WORK TASK
Your response should contain every line from the data below that holds the string "VLOAD".
Segment Open
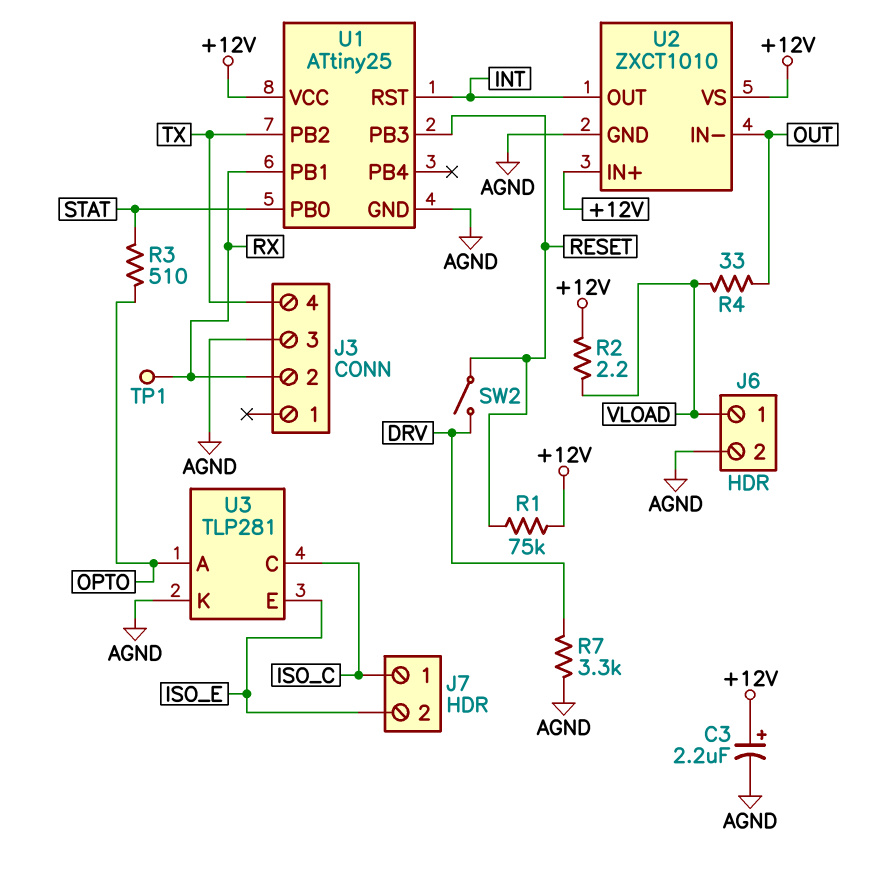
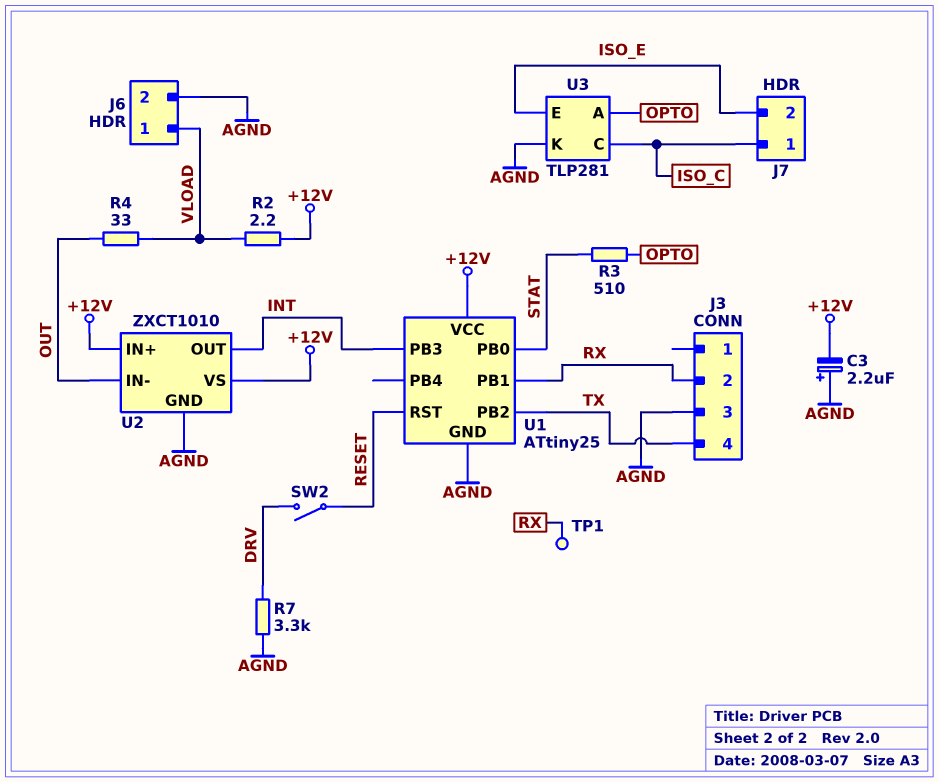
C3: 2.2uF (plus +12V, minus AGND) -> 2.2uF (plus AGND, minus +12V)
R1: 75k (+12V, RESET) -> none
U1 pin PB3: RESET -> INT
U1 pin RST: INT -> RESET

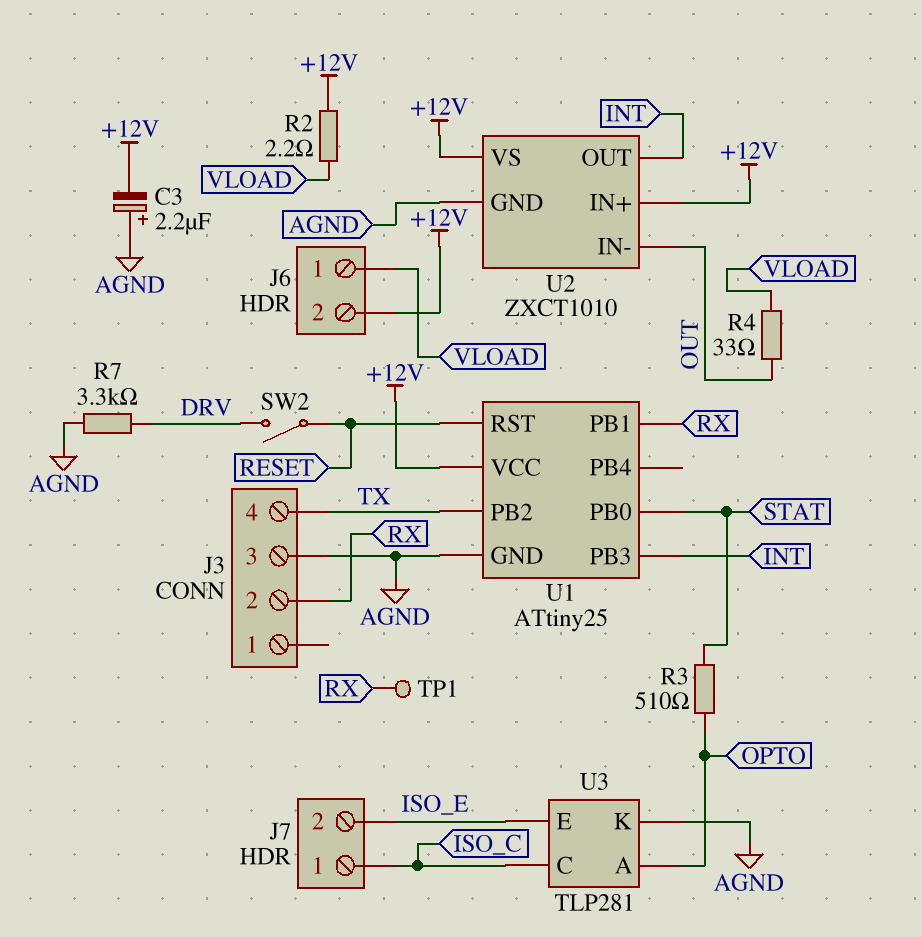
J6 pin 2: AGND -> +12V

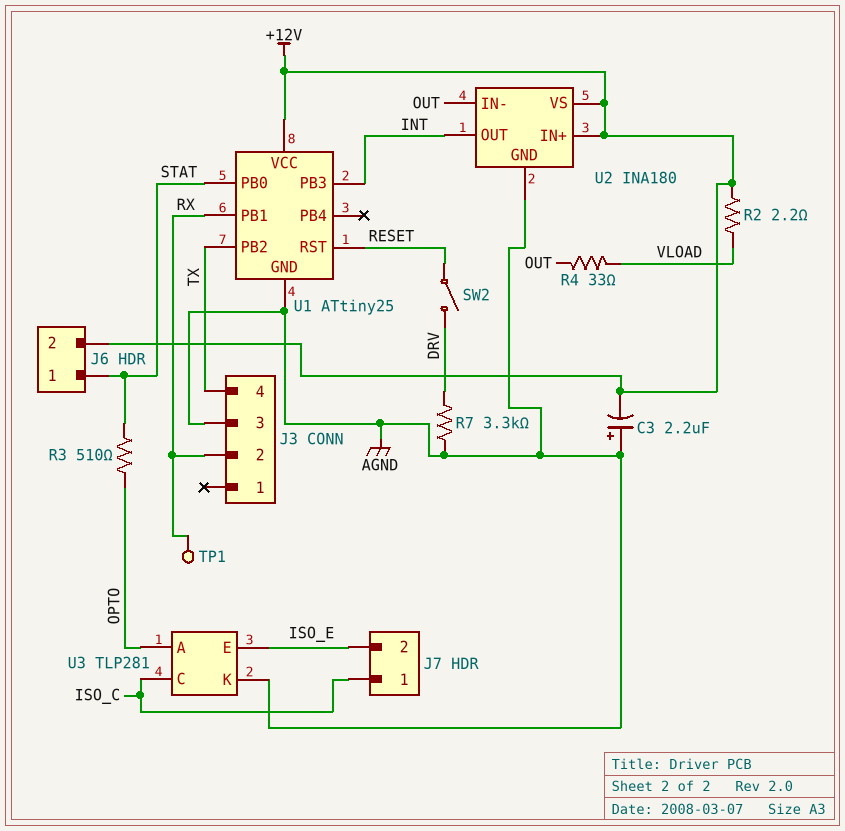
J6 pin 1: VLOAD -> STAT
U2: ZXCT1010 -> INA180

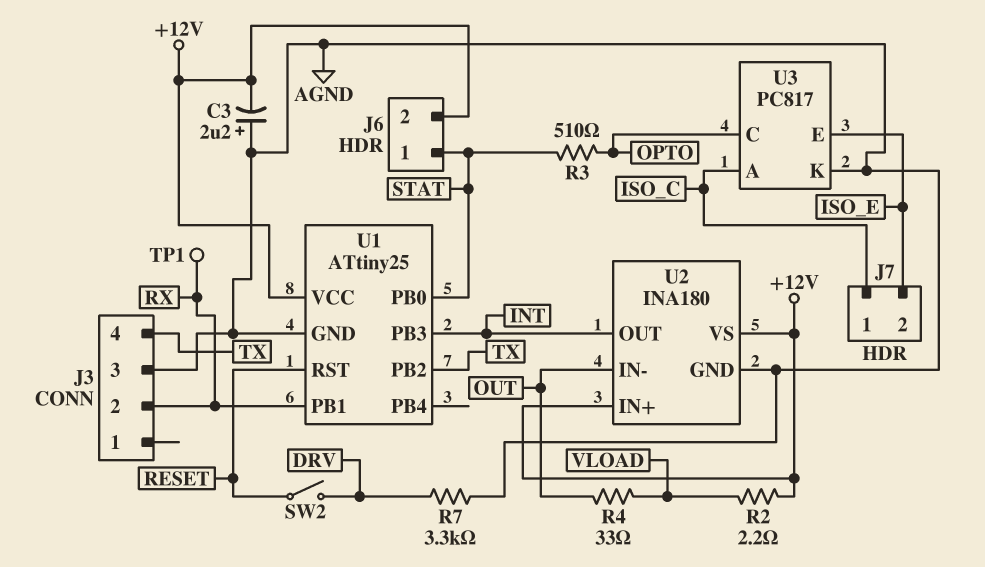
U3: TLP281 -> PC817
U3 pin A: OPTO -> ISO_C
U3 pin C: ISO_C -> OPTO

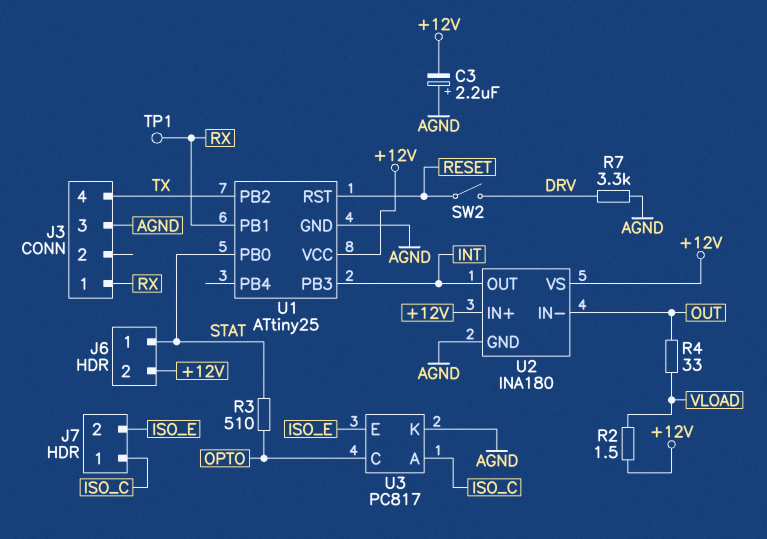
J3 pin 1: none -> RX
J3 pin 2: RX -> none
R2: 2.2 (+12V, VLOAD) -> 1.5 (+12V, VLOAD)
Segment Closed
SOLUTION
J6 pin 1: VLOAD -> STAT
R2: 2.2 (+12V, VLOAD) -> 1.5 (+12V, VLOAD)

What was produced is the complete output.